Prompt: Begin with the line in which "new,,,red fish,505 543" appears and end with the final line of the entries. Retype each one exactly and add nothing.

The data:
============================================================
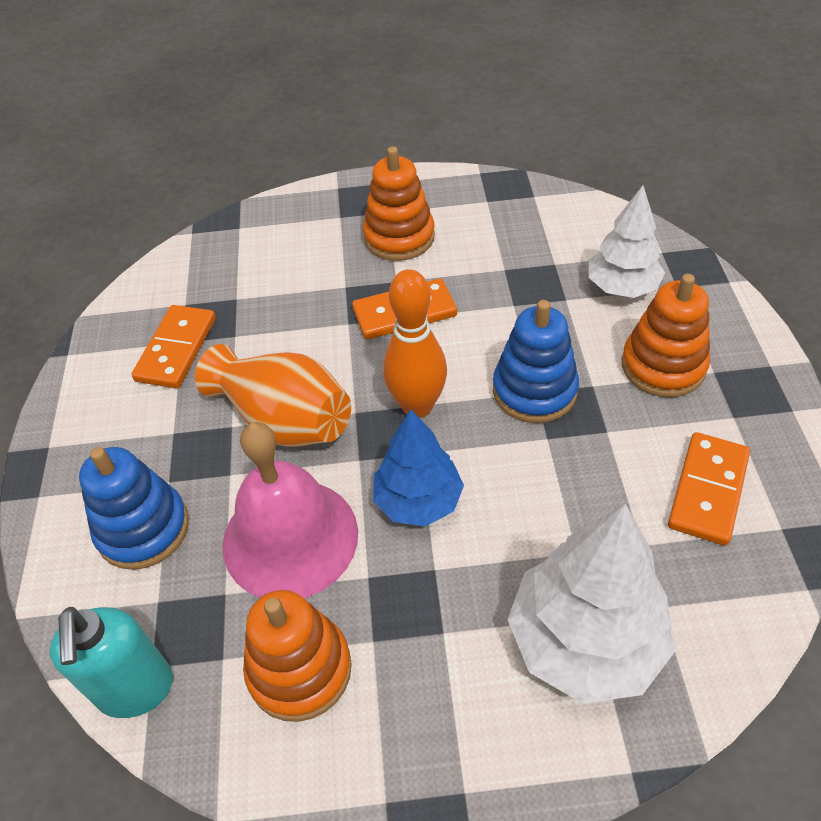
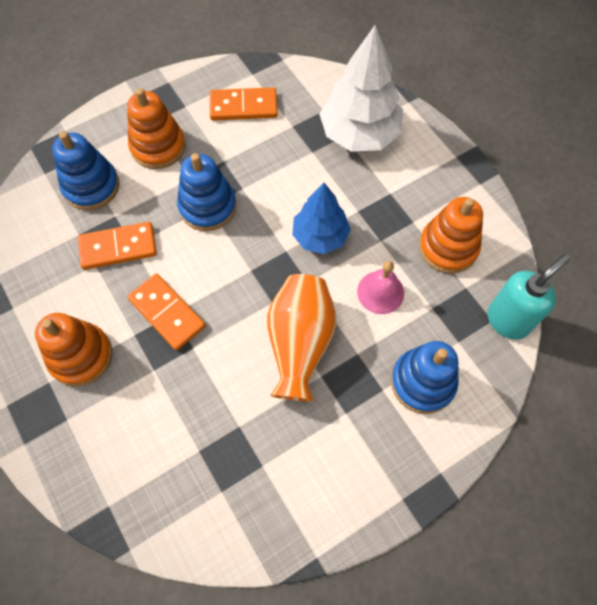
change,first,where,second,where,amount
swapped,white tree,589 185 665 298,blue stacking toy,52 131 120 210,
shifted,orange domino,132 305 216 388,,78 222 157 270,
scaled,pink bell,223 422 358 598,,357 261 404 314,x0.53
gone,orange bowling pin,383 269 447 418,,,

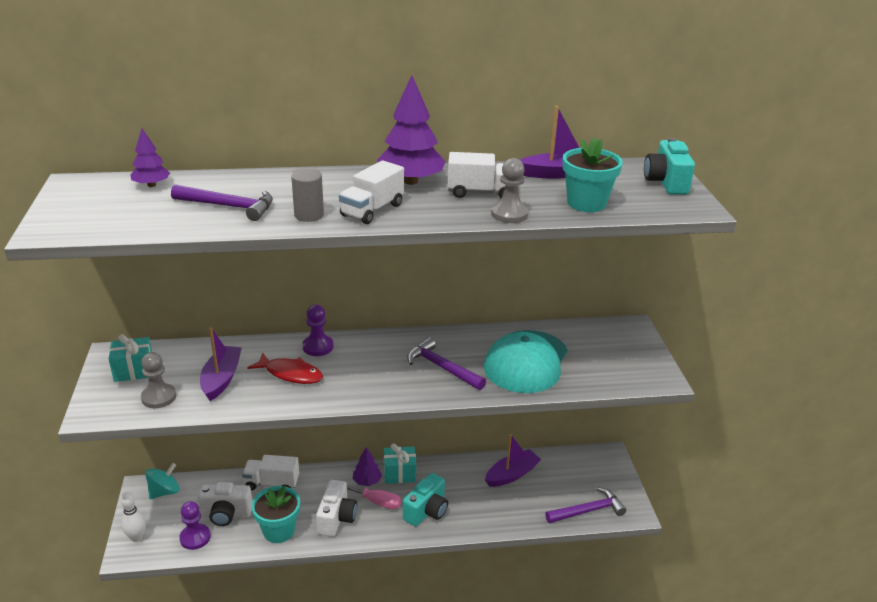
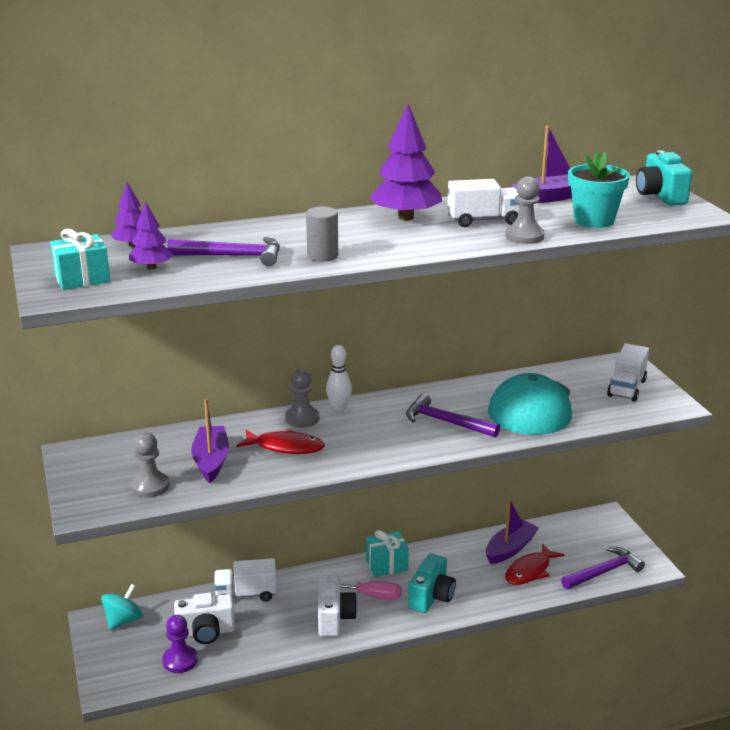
change,first,where,second,where,amount
shifted,turquoise gift,109 334 152 382,,50 229 110 290,
shifted,purple tree,353 447 382 486,,129 201 173 270,
repainted,purple pawn,302 305 333 356,grey pawn,285 369 319 428,
shifted,white bowling pin,120 492 146 542,,326 345 352 411,
new,,,red fish,505 543 564 585,
shifted,white truck,339 160 404 224,,607 343 649 402,
gone,turquoise flower pot,251 485 300 543,,,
============================================================
Expected answer:
new,,,red fish,505 543 564 585,
shifted,white truck,339 160 404 224,,607 343 649 402,
gone,turquoise flower pot,251 485 300 543,,,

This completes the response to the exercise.